Exercise objective:
Copy the entries that appear below in full, leaving out any picture among them.
═════ Data for this task
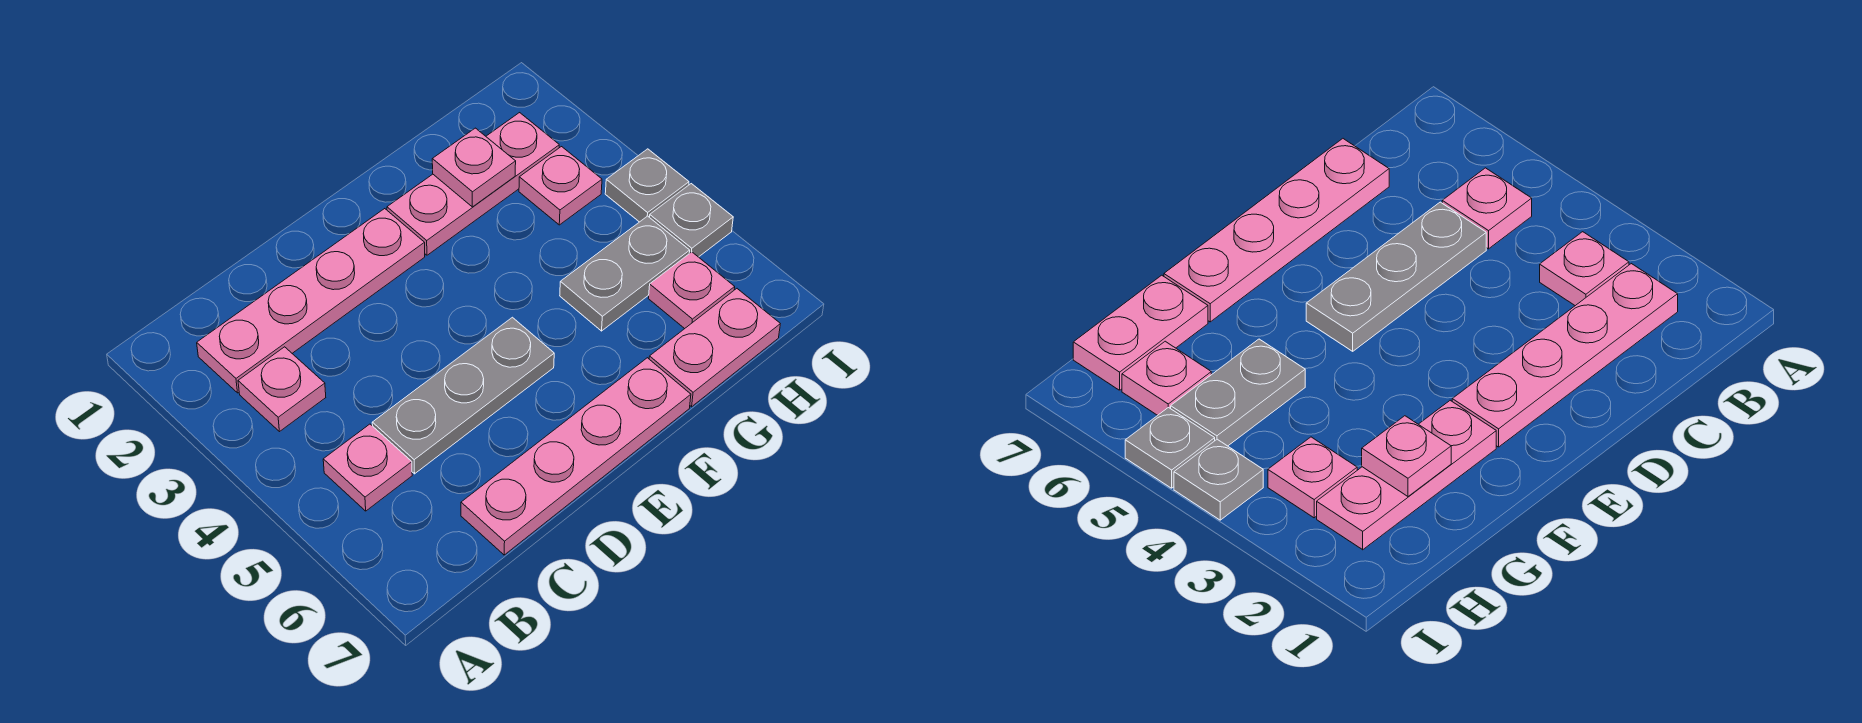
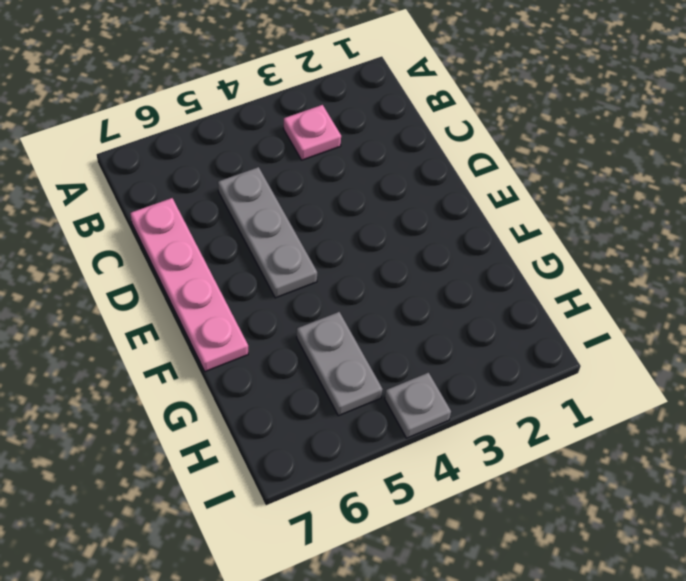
none -> pink plate B2:E2 level 1
none -> pink plate B5 level 1
none -> pink plate F2:H2 level 1

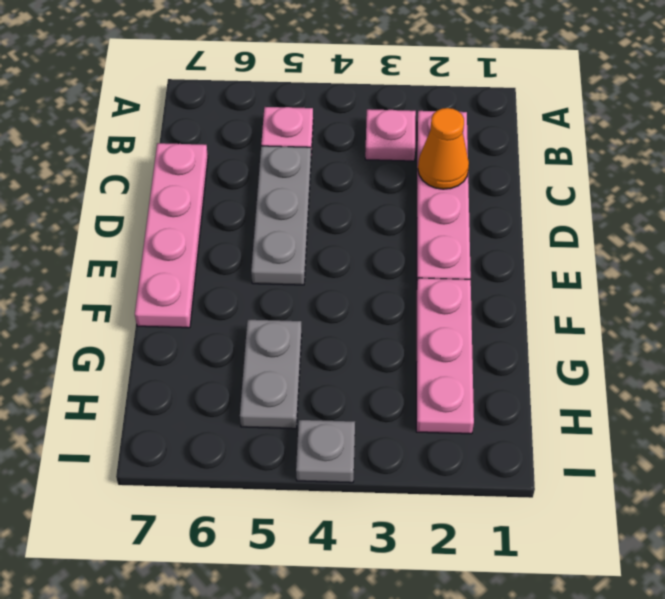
orange cone C2 level 2 -> none
none -> pink plate G7:H7 level 1
none -> pink plate H3 level 1
none -> pink plate H6 level 1

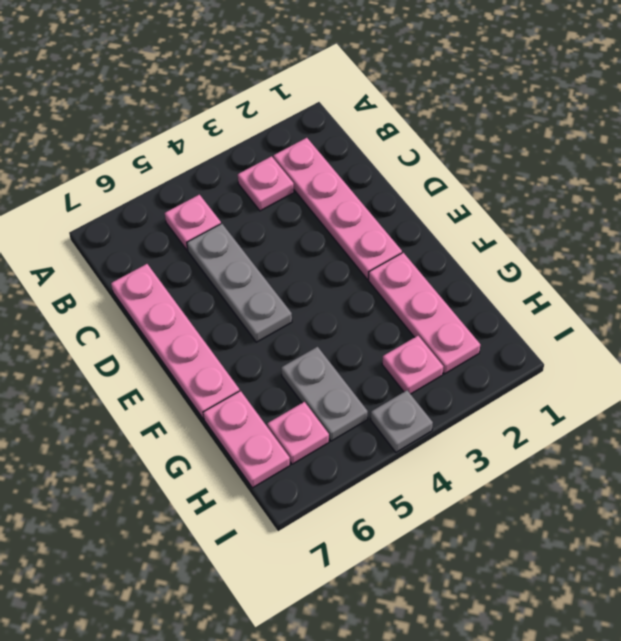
none -> grey plate I5 level 1
none -> pink plate G2 level 2

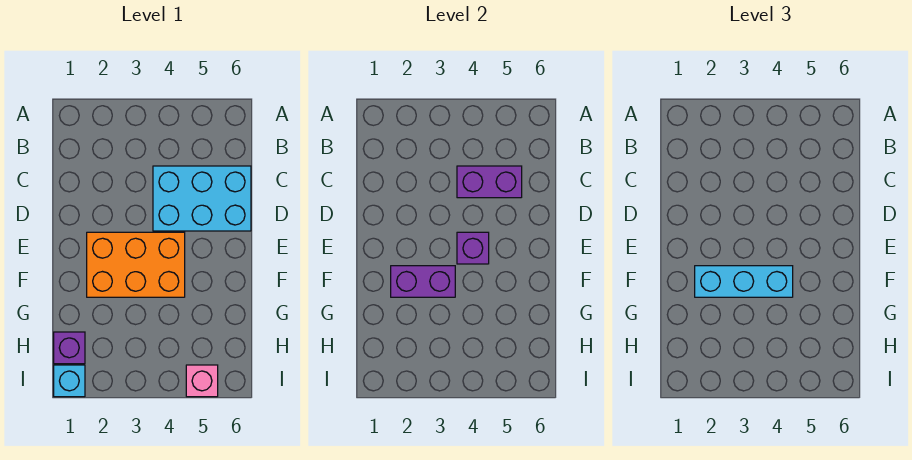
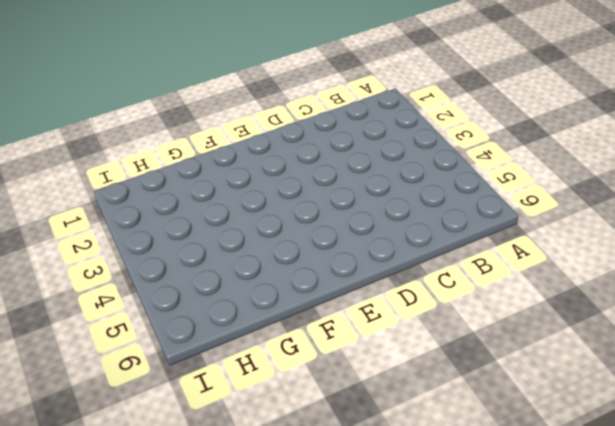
none -> cyan brick C4:D6 level 1
none -> orange brick E2:F4 level 1

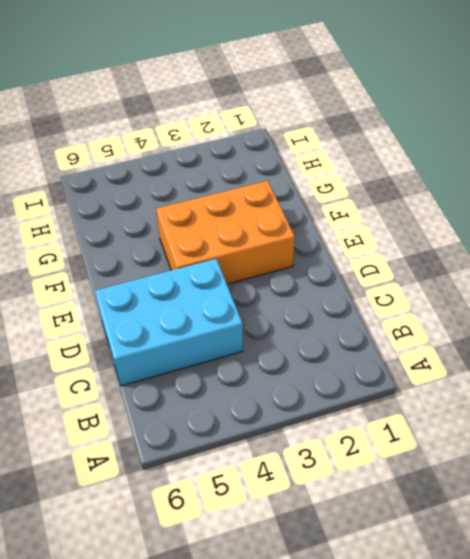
none -> purple brick H1 level 1
none -> cyan brick I1 level 1

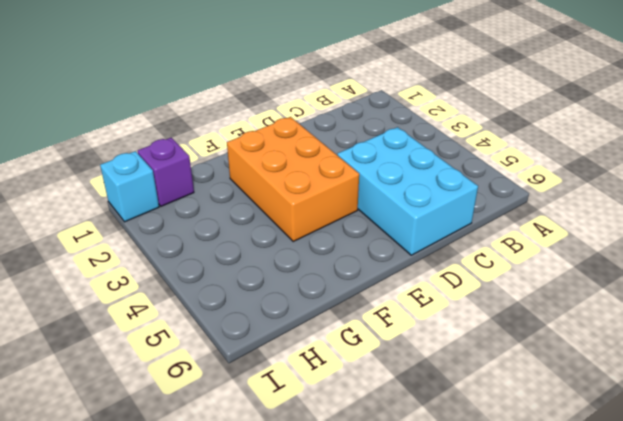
none -> pink brick I5 level 1
none -> purple brick C4:C5 level 2

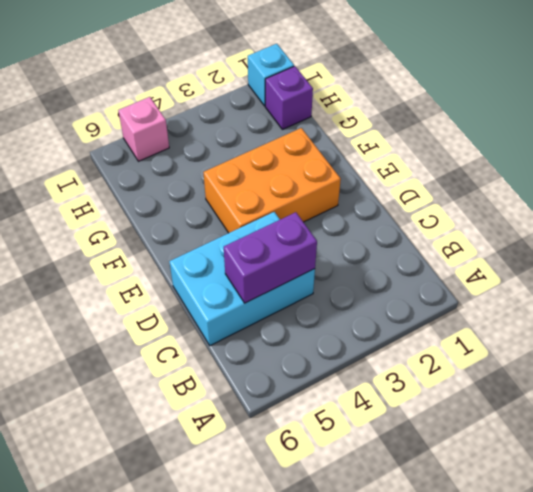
none -> purple brick E4 level 2
none -> purple brick F2:F3 level 2

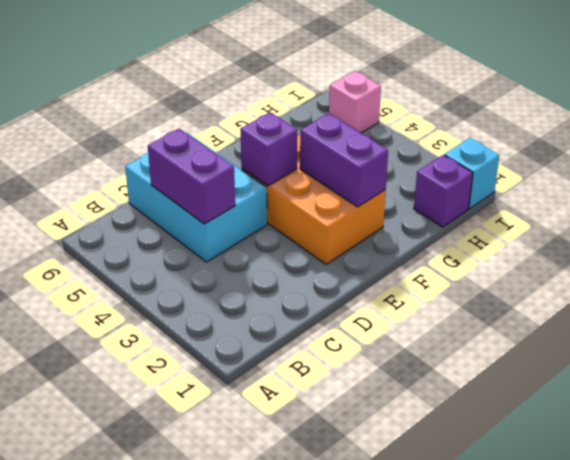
none -> cyan brick F2:F4 level 3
══════════
Response to the exercise:
none -> pink plate B2:E2 level 1
none -> pink plate B5 level 1
none -> pink plate F2:H2 level 1

orange cone C2 level 2 -> none
none -> pink plate G7:H7 level 1
none -> pink plate H3 level 1
none -> pink plate H6 level 1

none -> grey plate I5 level 1
none -> pink plate G2 level 2

none -> cyan brick C4:D6 level 1
none -> orange brick E2:F4 level 1

none -> purple brick H1 level 1
none -> cyan brick I1 level 1

none -> pink brick I5 level 1
none -> purple brick C4:C5 level 2

none -> purple brick E4 level 2
none -> purple brick F2:F3 level 2

none -> cyan brick F2:F4 level 3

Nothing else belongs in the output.